** Start EXCERPTED RECORDS **

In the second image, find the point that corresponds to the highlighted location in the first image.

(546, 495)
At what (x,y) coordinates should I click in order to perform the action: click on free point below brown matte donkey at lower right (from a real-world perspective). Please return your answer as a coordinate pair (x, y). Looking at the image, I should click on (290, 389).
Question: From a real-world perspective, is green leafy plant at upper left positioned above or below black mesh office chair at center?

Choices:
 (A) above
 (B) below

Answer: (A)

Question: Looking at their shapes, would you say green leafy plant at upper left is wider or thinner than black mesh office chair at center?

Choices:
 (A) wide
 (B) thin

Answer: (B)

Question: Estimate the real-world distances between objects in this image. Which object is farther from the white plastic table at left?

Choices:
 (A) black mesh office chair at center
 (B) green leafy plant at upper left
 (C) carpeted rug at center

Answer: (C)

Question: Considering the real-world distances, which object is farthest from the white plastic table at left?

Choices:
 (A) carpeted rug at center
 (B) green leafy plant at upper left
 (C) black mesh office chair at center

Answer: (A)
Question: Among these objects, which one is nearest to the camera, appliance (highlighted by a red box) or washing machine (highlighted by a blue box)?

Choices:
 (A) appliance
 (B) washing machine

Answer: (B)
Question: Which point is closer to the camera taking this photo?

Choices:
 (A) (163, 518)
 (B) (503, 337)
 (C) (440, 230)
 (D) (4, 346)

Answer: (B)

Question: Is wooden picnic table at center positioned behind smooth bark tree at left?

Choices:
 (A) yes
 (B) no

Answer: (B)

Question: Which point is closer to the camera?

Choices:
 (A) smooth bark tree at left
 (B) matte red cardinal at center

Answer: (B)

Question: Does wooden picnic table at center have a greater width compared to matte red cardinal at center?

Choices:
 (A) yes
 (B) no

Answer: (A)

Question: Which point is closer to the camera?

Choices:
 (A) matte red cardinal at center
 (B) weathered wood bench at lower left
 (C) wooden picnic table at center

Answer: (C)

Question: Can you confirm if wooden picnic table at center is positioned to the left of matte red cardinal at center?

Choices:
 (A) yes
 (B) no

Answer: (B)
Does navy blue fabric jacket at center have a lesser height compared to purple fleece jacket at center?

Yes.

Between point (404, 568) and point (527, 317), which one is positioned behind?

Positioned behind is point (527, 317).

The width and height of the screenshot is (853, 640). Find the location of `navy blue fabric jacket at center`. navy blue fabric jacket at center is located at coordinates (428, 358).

** End EXCERPTED RECORDS **

EXERCISE DESCRIPTION: Rewrite the records above, changing every occurrence of "wooden picnic table" to "wooden dining table" and leaving everything else unchanged.

TASK RESULT:
In the second image, find the point that corresponds to the highlighted location in the first image.

(546, 495)
At what (x,y) coordinates should I click in order to perform the action: click on free point below brown matte donkey at lower right (from a real-world perspective). Please return your answer as a coordinate pair (x, y). Looking at the image, I should click on (290, 389).
Question: From a real-world perspective, is green leafy plant at upper left positioned above or below black mesh office chair at center?

Choices:
 (A) above
 (B) below

Answer: (A)

Question: Looking at their shapes, would you say green leafy plant at upper left is wider or thinner than black mesh office chair at center?

Choices:
 (A) wide
 (B) thin

Answer: (B)

Question: Estimate the real-world distances between objects in this image. Which object is farther from the white plastic table at left?

Choices:
 (A) black mesh office chair at center
 (B) green leafy plant at upper left
 (C) carpeted rug at center

Answer: (C)

Question: Considering the real-world distances, which object is farthest from the white plastic table at left?

Choices:
 (A) carpeted rug at center
 (B) green leafy plant at upper left
 (C) black mesh office chair at center

Answer: (A)
Question: Among these objects, which one is nearest to the camera, appliance (highlighted by a red box) or washing machine (highlighted by a blue box)?

Choices:
 (A) appliance
 (B) washing machine

Answer: (B)
Question: Which point is closer to the camera taking this photo?

Choices:
 (A) (163, 518)
 (B) (503, 337)
 (C) (440, 230)
 (D) (4, 346)

Answer: (B)

Question: Is wooden dining table at center positioned behind smooth bark tree at left?

Choices:
 (A) yes
 (B) no

Answer: (B)

Question: Which point is closer to the camera?

Choices:
 (A) smooth bark tree at left
 (B) matte red cardinal at center

Answer: (B)

Question: Does wooden dining table at center have a greater width compared to matte red cardinal at center?

Choices:
 (A) yes
 (B) no

Answer: (A)

Question: Which point is closer to the camera?

Choices:
 (A) matte red cardinal at center
 (B) weathered wood bench at lower left
 (C) wooden dining table at center

Answer: (C)

Question: Can you confirm if wooden dining table at center is positioned to the left of matte red cardinal at center?

Choices:
 (A) yes
 (B) no

Answer: (B)
Does navy blue fabric jacket at center have a lesser height compared to purple fleece jacket at center?

Yes.

Between point (404, 568) and point (527, 317), which one is positioned behind?

Positioned behind is point (527, 317).

The width and height of the screenshot is (853, 640). Find the location of `navy blue fabric jacket at center`. navy blue fabric jacket at center is located at coordinates (428, 358).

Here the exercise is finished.